_Exercise instructions_.
Find every line below with the word "turquoise" in it, and copy each one.

[Data extracted from a collection]
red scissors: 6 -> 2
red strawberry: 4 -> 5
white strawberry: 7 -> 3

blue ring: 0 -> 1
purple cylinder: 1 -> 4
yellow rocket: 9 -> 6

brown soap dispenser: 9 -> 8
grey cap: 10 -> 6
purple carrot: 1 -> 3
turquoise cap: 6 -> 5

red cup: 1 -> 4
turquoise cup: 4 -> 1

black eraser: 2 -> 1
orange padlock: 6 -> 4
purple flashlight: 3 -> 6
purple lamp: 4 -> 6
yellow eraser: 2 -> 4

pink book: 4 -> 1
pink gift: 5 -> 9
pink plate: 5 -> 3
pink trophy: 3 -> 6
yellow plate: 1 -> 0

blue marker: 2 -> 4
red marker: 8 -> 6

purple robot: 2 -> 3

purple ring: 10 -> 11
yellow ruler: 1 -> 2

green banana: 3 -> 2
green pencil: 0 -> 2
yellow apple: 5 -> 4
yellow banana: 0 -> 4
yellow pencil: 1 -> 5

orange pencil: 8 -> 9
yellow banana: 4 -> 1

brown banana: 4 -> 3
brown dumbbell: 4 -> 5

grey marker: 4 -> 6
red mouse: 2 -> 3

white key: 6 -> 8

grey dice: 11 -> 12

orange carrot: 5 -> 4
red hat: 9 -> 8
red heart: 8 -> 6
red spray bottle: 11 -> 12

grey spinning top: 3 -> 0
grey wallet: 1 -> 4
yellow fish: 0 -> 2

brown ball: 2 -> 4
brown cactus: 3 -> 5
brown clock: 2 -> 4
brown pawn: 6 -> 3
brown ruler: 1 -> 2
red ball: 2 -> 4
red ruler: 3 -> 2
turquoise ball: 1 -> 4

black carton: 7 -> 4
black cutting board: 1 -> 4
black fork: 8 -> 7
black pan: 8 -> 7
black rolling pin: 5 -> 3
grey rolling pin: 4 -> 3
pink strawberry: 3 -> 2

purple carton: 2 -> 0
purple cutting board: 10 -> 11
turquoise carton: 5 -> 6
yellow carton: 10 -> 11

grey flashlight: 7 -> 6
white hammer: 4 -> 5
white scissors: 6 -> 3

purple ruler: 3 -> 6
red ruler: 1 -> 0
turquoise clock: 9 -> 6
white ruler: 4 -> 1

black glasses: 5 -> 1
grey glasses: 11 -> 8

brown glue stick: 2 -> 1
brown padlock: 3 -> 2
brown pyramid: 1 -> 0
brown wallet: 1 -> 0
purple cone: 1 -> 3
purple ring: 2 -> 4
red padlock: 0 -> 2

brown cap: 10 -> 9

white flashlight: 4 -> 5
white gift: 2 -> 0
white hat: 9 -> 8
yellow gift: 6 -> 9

_Written response_.
turquoise cap: 6 -> 5
turquoise cup: 4 -> 1
turquoise ball: 1 -> 4
turquoise carton: 5 -> 6
turquoise clock: 9 -> 6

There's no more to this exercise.